• [WHAT TO PRODUCE]: Every record must be restated exactly. Drop the images.

• [DATA RECORDS]:
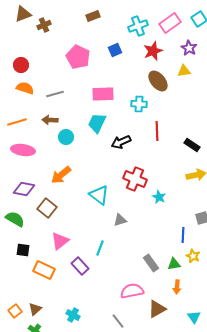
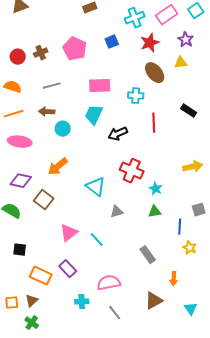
brown cross: (44, 25) -> (41, 53), moved
orange semicircle: (25, 88) -> (13, 87), moved
black rectangle: (192, 145) -> (189, 111), moved
pink triangle: (60, 241) -> (69, 233), moved
cyan line: (100, 248) -> (97, 240), turned -63
black square: (23, 250) -> (20, 250), moved
green triangle: (174, 264) -> (155, 212), moved
purple rectangle: (80, 266) -> (68, 269), moved
orange rectangle: (44, 270) -> (41, 276), moved
pink semicircle: (132, 291) -> (109, 283), moved
orange square: (15, 311) -> (12, 303), turned 32
cyan cross: (73, 315) -> (82, 302), moved, turned -32

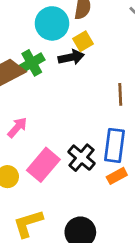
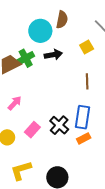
yellow square: (83, 41) -> (87, 47), moved
pink rectangle: (43, 165) -> (32, 130), size x0.7

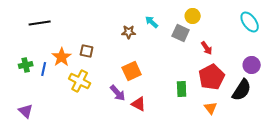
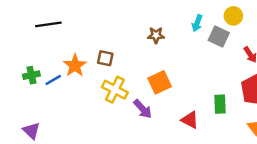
cyan arrow: (152, 22) -> (197, 23), moved, turned -112
blue line: (44, 69) -> (53, 80), turned 48
yellow cross: (80, 81) -> (115, 90), moved
red triangle: (139, 104) -> (190, 120), moved

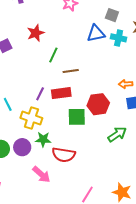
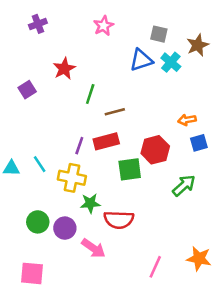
cyan cross: (119, 38) -> (171, 62), turned 35
purple circle: (22, 147) -> (65, 228), moved

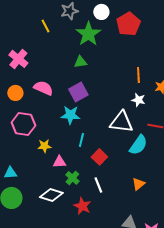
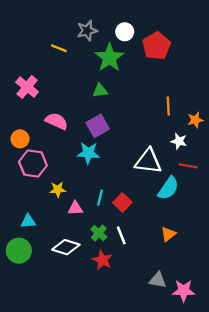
yellow line: (45, 26) -> (59, 48), turned -40
orange circle: (15, 93) -> (20, 139), moved
white star: (138, 100) -> (179, 141), moved
cyan line: (81, 140) -> (100, 198), moved
cyan triangle: (10, 173) -> (28, 221), moved
green cross: (72, 178) -> (99, 233), moved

• [ANSWER BOX]:
brown cross: (44, 25) -> (41, 53), moved
orange semicircle: (25, 88) -> (13, 87), moved
black rectangle: (192, 145) -> (189, 111), moved
pink triangle: (60, 241) -> (69, 233), moved
cyan line: (100, 248) -> (97, 240), turned -63
black square: (23, 250) -> (20, 250), moved
green triangle: (174, 264) -> (155, 212), moved
purple rectangle: (80, 266) -> (68, 269), moved
orange rectangle: (44, 270) -> (41, 276), moved
pink semicircle: (132, 291) -> (109, 283), moved
orange square: (15, 311) -> (12, 303), turned 32
cyan cross: (73, 315) -> (82, 302), moved, turned -32

yellow square: (83, 41) -> (87, 47), moved
pink rectangle: (43, 165) -> (32, 130), size x0.7

cyan arrow: (152, 22) -> (197, 23), moved, turned -112
blue line: (44, 69) -> (53, 80), turned 48
yellow cross: (80, 81) -> (115, 90), moved
red triangle: (139, 104) -> (190, 120), moved

cyan cross: (119, 38) -> (171, 62), turned 35
purple circle: (22, 147) -> (65, 228), moved

yellow line: (45, 26) -> (59, 48), turned -40
orange circle: (15, 93) -> (20, 139), moved
white star: (138, 100) -> (179, 141), moved
cyan line: (81, 140) -> (100, 198), moved
cyan triangle: (10, 173) -> (28, 221), moved
green cross: (72, 178) -> (99, 233), moved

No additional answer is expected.